### Data supplied
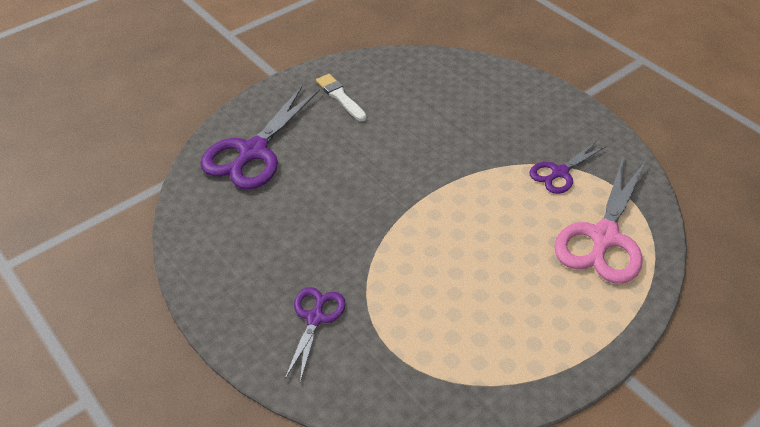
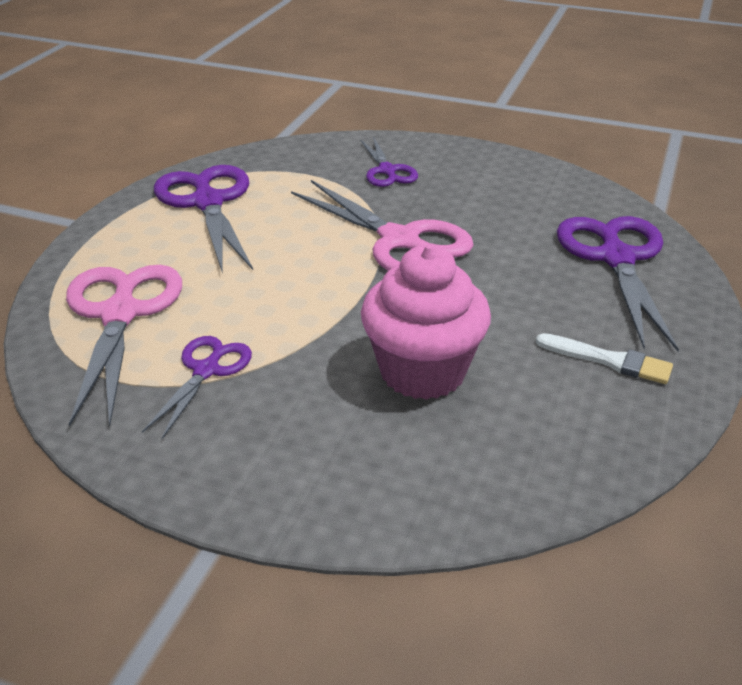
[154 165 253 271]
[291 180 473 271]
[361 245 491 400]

---

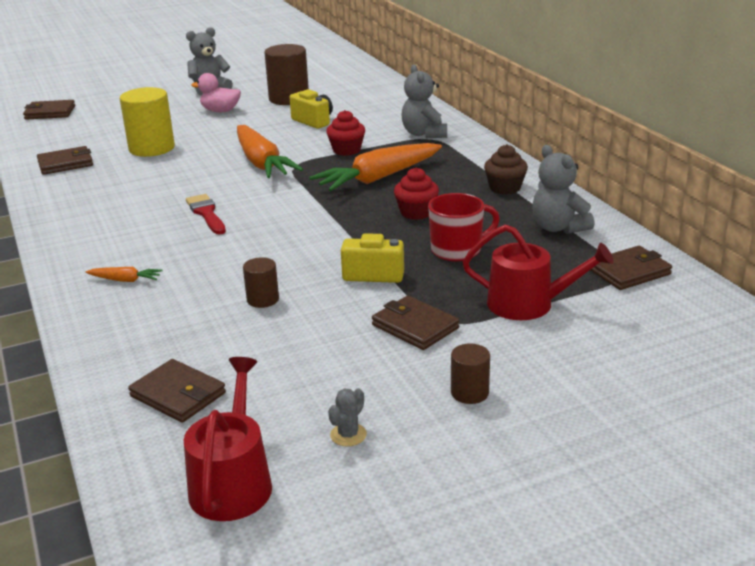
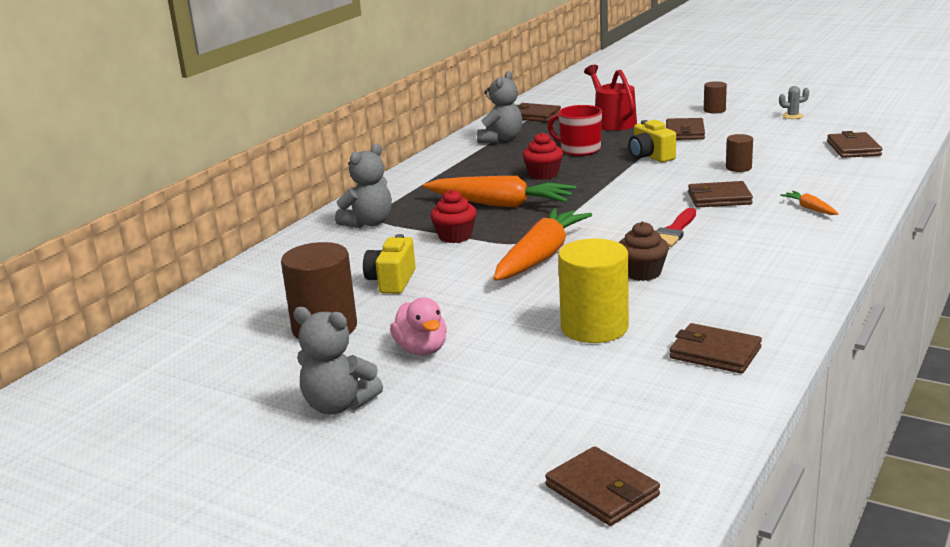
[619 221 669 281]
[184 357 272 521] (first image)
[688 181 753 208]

### Work to be completed
Look above for the line that contains "[619 221 669 281]". Starting there, transcribe every line exactly until you have copied the line that contains "[688 181 753 208]".

### Solution for this task
[619 221 669 281]
[184 357 272 521] (first image)
[688 181 753 208]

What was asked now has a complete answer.